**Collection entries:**
--*--
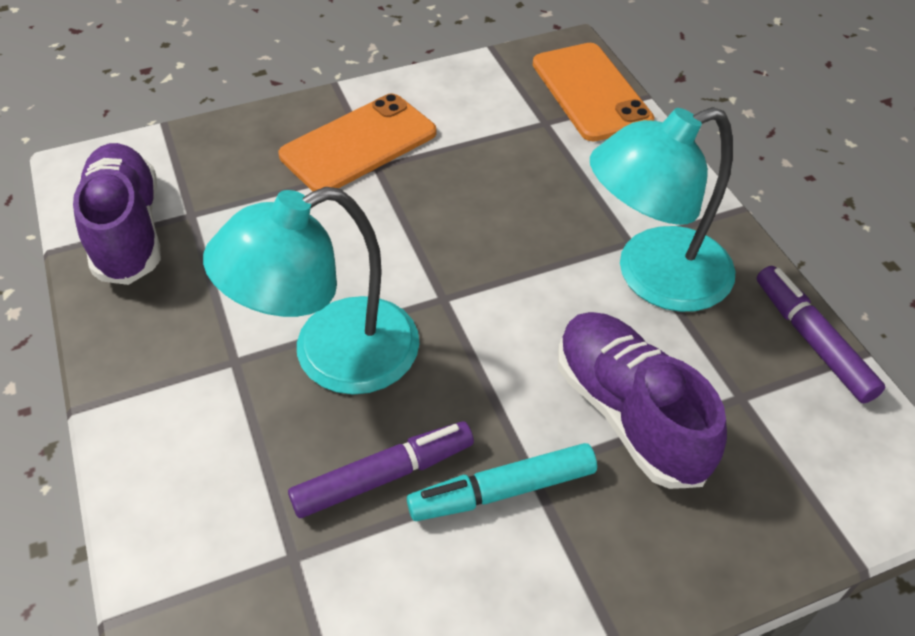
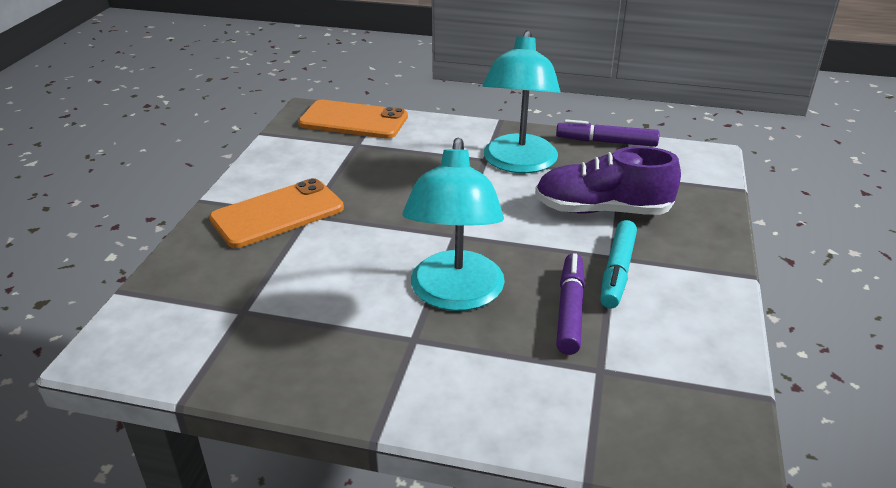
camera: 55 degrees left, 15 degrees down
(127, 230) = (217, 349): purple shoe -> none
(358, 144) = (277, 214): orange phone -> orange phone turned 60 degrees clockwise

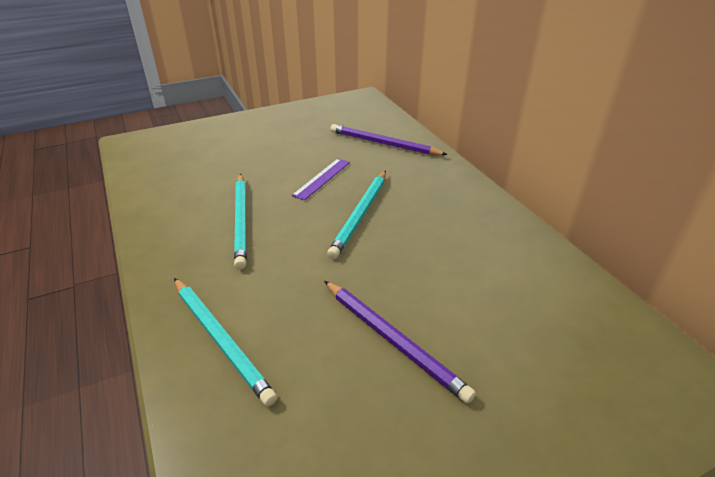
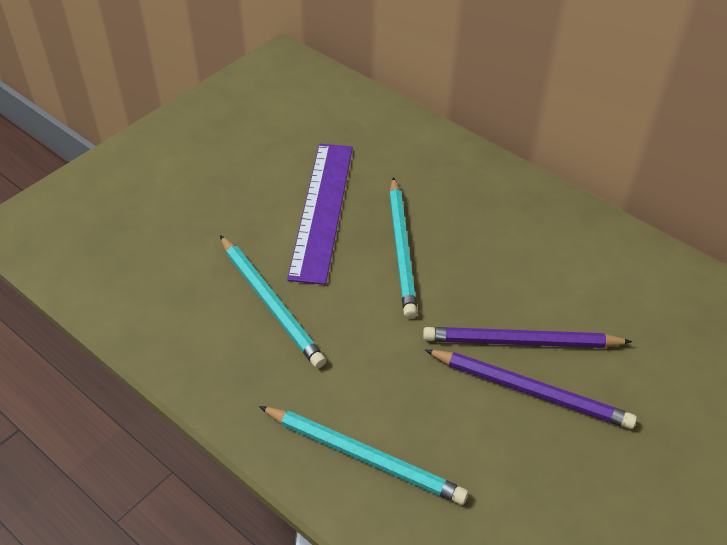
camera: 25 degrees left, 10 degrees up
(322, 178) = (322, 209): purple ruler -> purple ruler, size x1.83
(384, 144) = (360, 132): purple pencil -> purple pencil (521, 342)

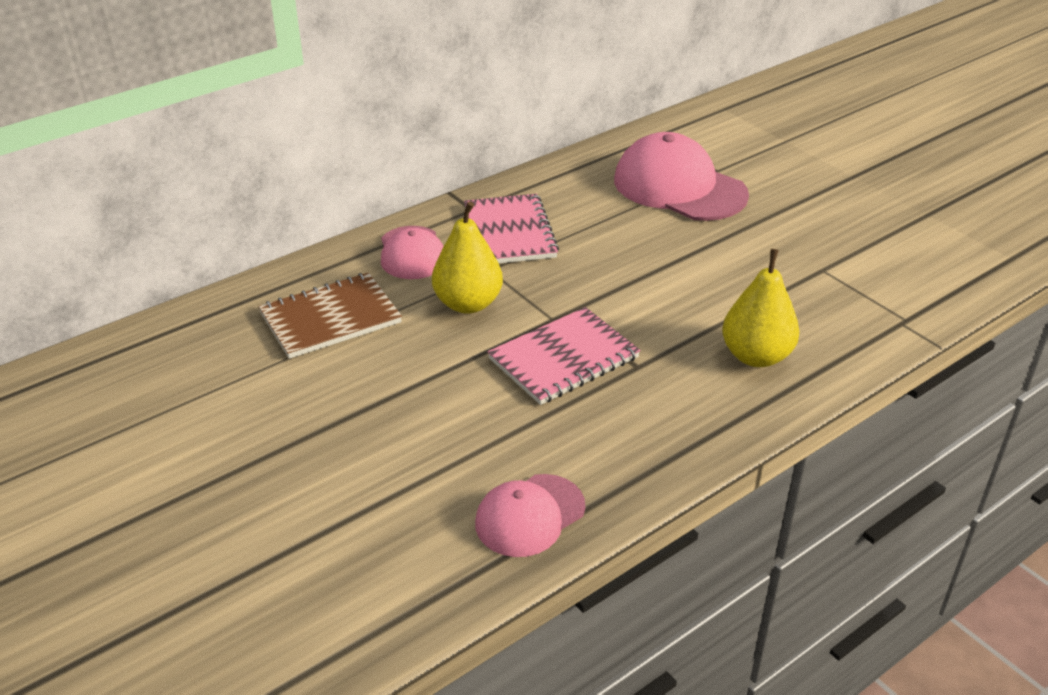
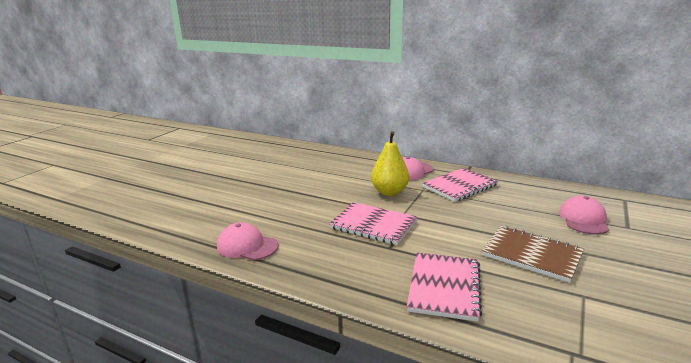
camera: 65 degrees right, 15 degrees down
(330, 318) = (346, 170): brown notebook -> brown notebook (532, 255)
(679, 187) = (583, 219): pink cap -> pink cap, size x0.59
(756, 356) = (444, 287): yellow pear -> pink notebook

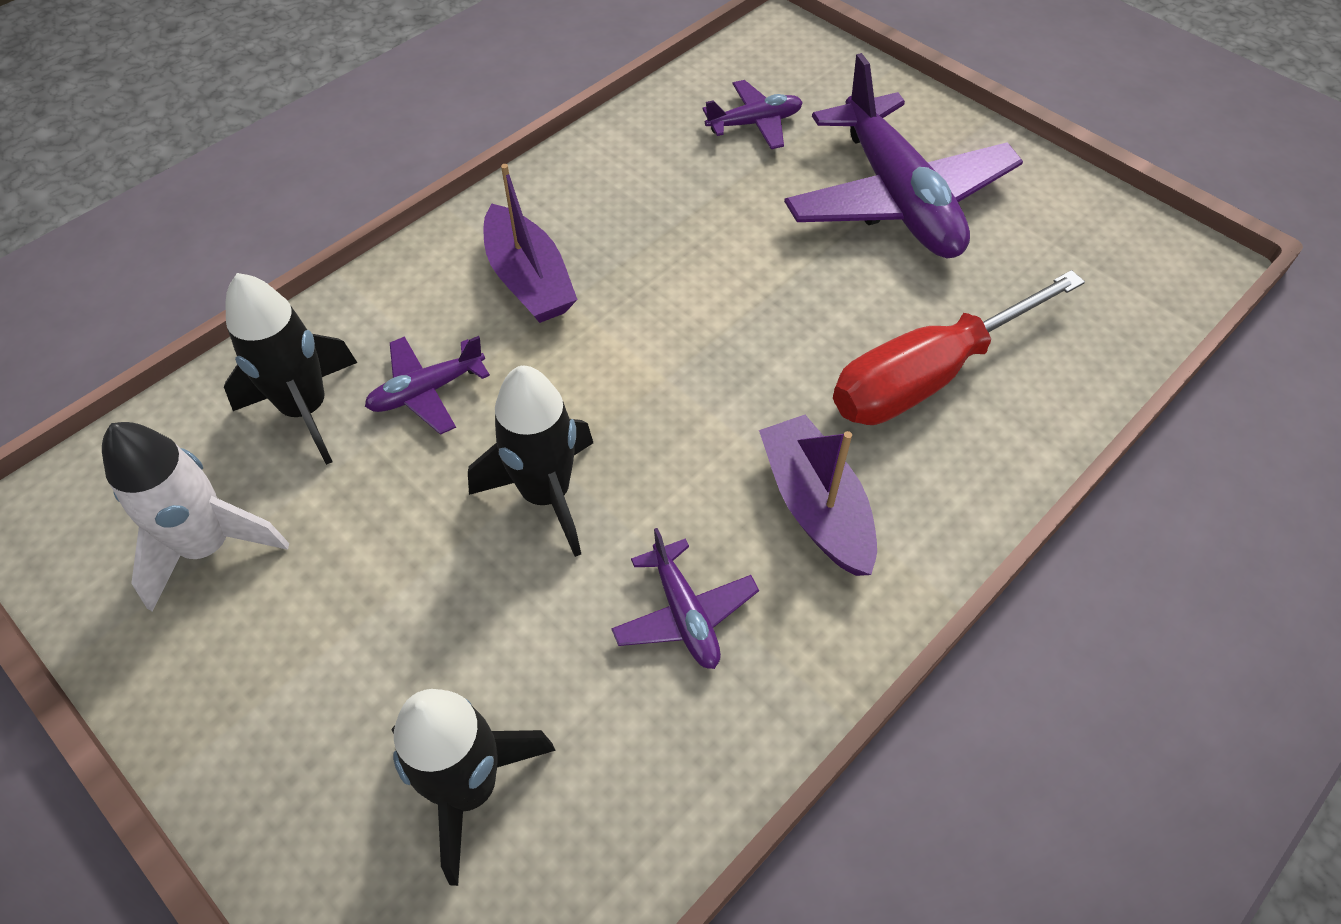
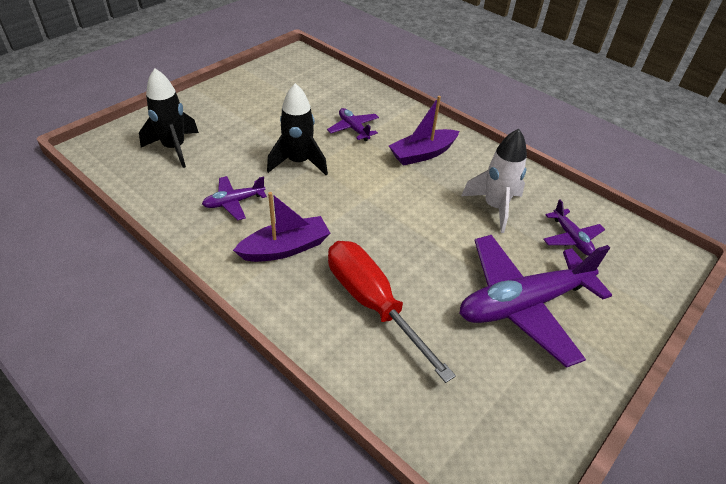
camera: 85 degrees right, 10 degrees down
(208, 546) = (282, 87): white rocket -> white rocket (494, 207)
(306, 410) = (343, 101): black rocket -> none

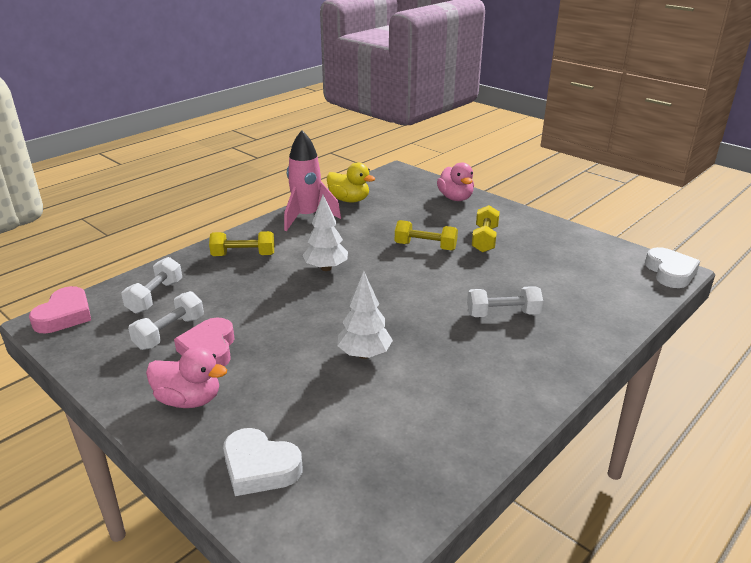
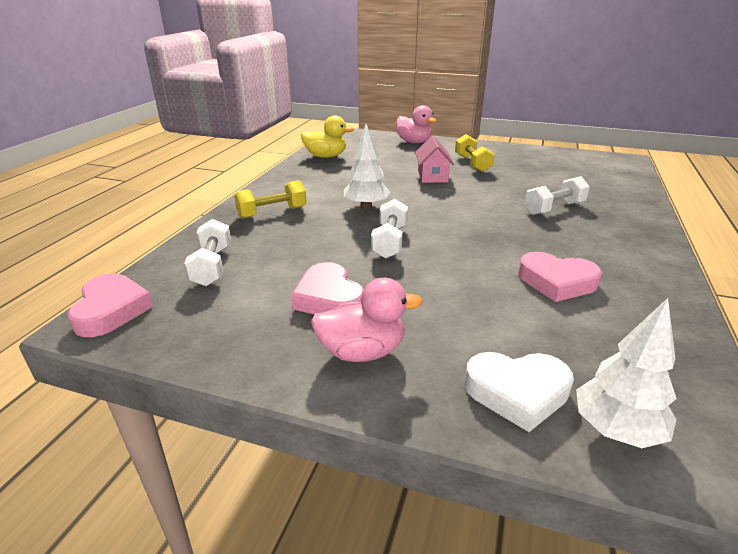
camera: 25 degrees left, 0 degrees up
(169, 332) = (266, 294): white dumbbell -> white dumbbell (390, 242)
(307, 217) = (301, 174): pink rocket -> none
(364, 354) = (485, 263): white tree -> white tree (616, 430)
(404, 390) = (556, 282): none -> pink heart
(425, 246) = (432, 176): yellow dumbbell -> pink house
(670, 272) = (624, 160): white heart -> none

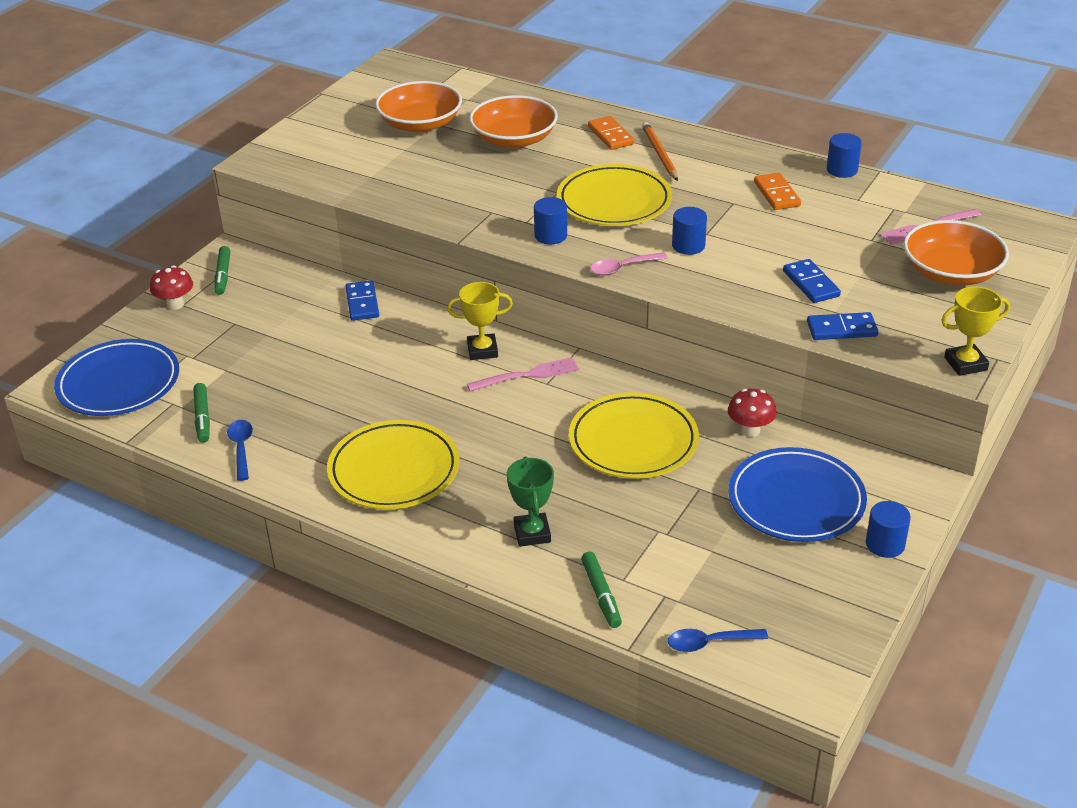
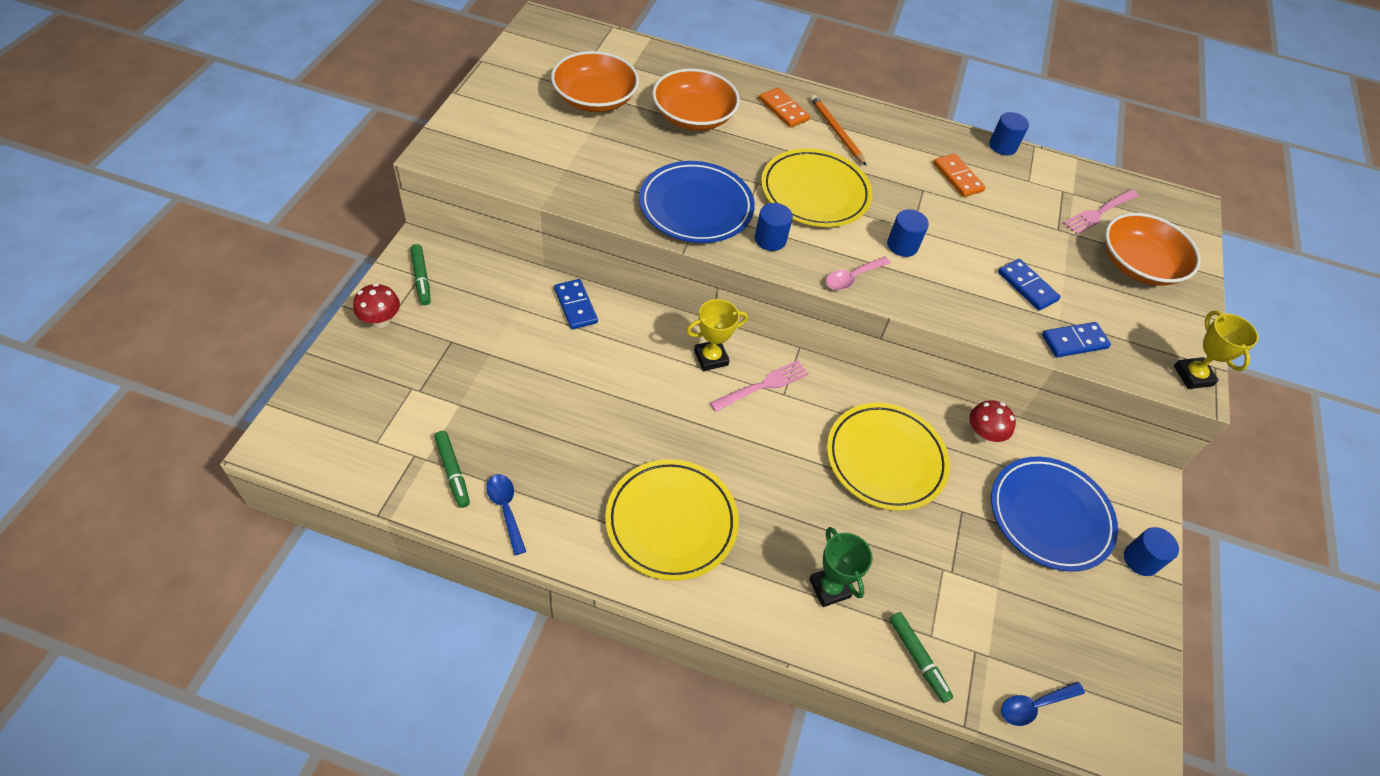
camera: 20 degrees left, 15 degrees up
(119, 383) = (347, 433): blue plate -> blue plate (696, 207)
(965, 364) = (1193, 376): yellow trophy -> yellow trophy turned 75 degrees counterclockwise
--*--
All pictures are to be skipped. Output, word for word, the lines in the data above starting at the line containing "camera: 65 degrees right, 15 degrees down" and ending at the line containing "(306, 410) = (343, 101): black rocket -> none".

camera: 65 degrees right, 15 degrees down
(330, 318) = (346, 170): brown notebook -> brown notebook (532, 255)
(679, 187) = (583, 219): pink cap -> pink cap, size x0.59
(756, 356) = (444, 287): yellow pear -> pink notebook

camera: 85 degrees right, 10 degrees down
(208, 546) = (282, 87): white rocket -> white rocket (494, 207)
(306, 410) = (343, 101): black rocket -> none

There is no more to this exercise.